"""

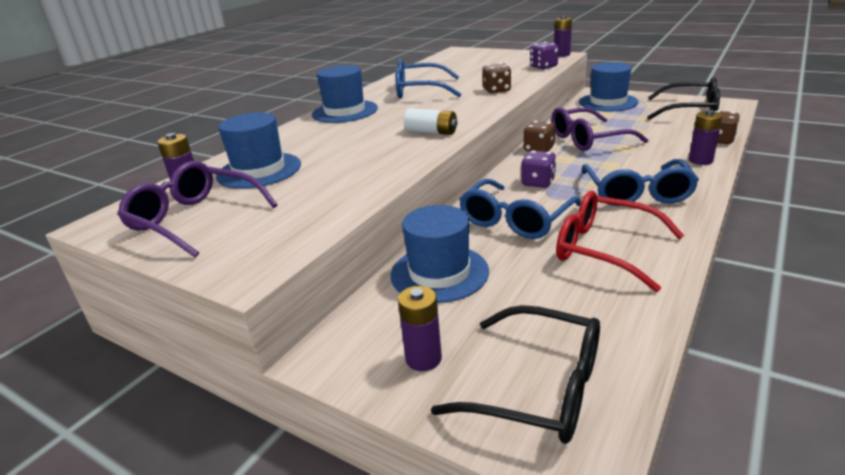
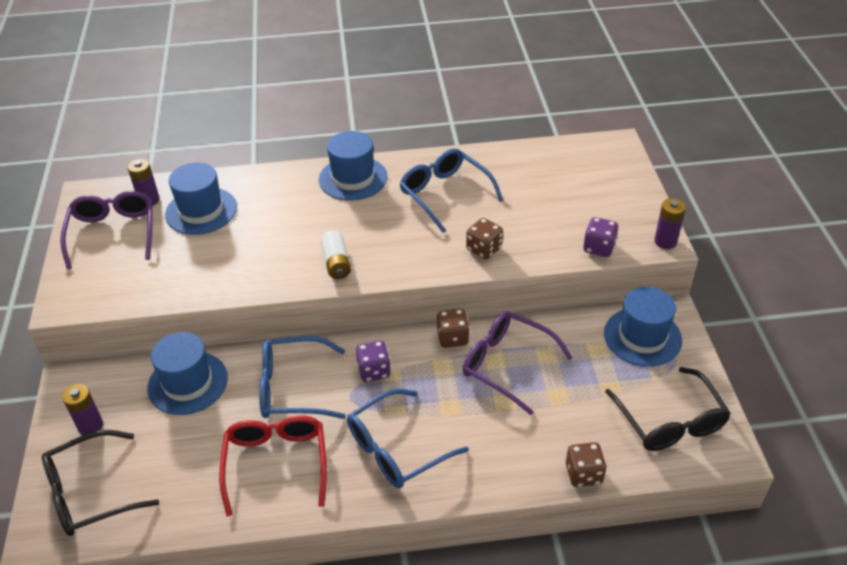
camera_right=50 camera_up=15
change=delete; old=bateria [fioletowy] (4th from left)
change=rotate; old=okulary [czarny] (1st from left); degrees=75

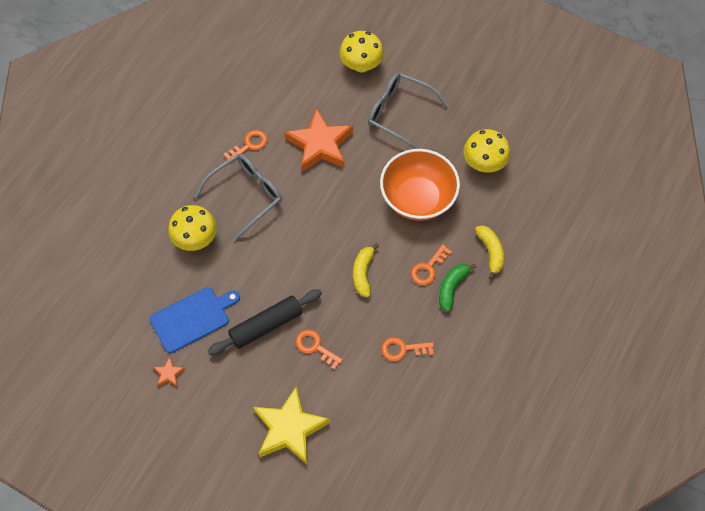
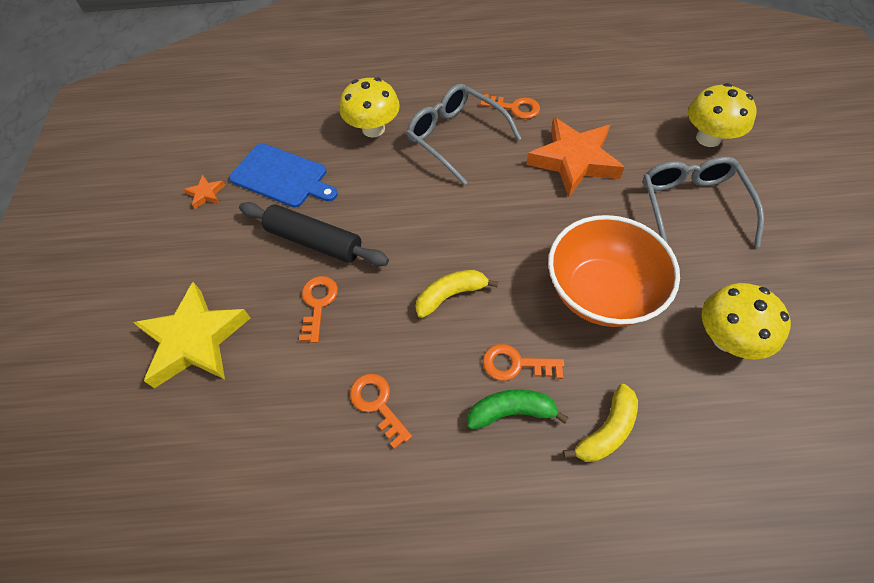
camera_right=60 camera_up=-5
change=rotate; old=okulary [szary] (1st from left); degrees=-150

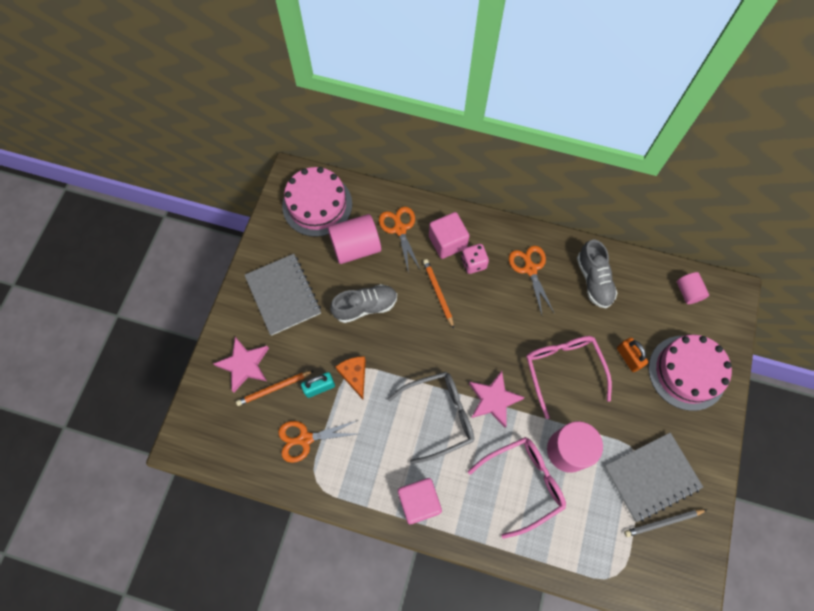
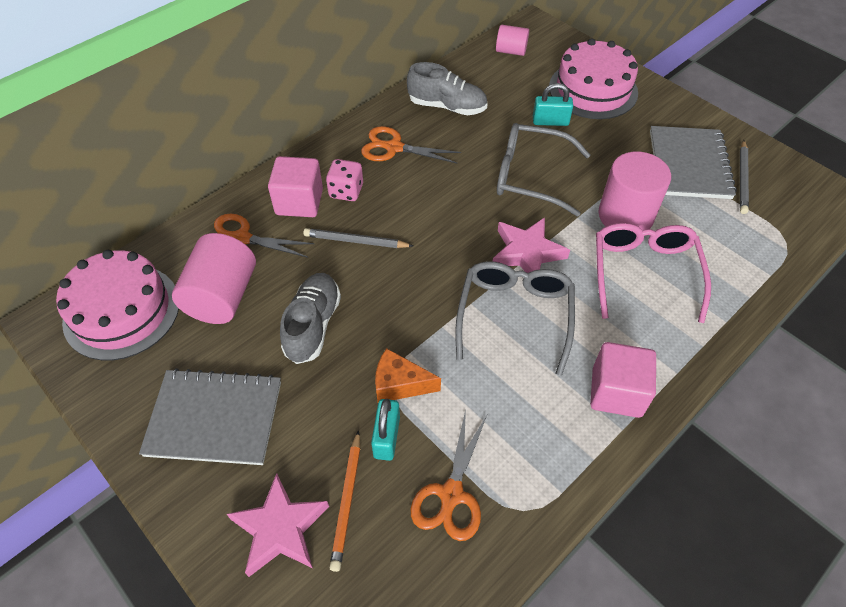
camera_right=-60 camera_up=-15
change=recolor; old=ołówek [pomarańczowy] (2nd from left); new=ołówek [szary] (1st from left)
change=recolor; old=okulary [różowy] (2nd from left); new=okulary [szary] (2nd from left)
change=recolor; old=kłódka [pomarańczowy]; new=kłódka [turkusowy] (2nd from left)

"""

### TASK TO COMPLETE
Copy out every line of the records that the string "degrees" appears in.

### COMPLETED EXERCISE
change=rotate; old=okulary [czarny] (1st from left); degrees=75
change=rotate; old=okulary [szary] (1st from left); degrees=-150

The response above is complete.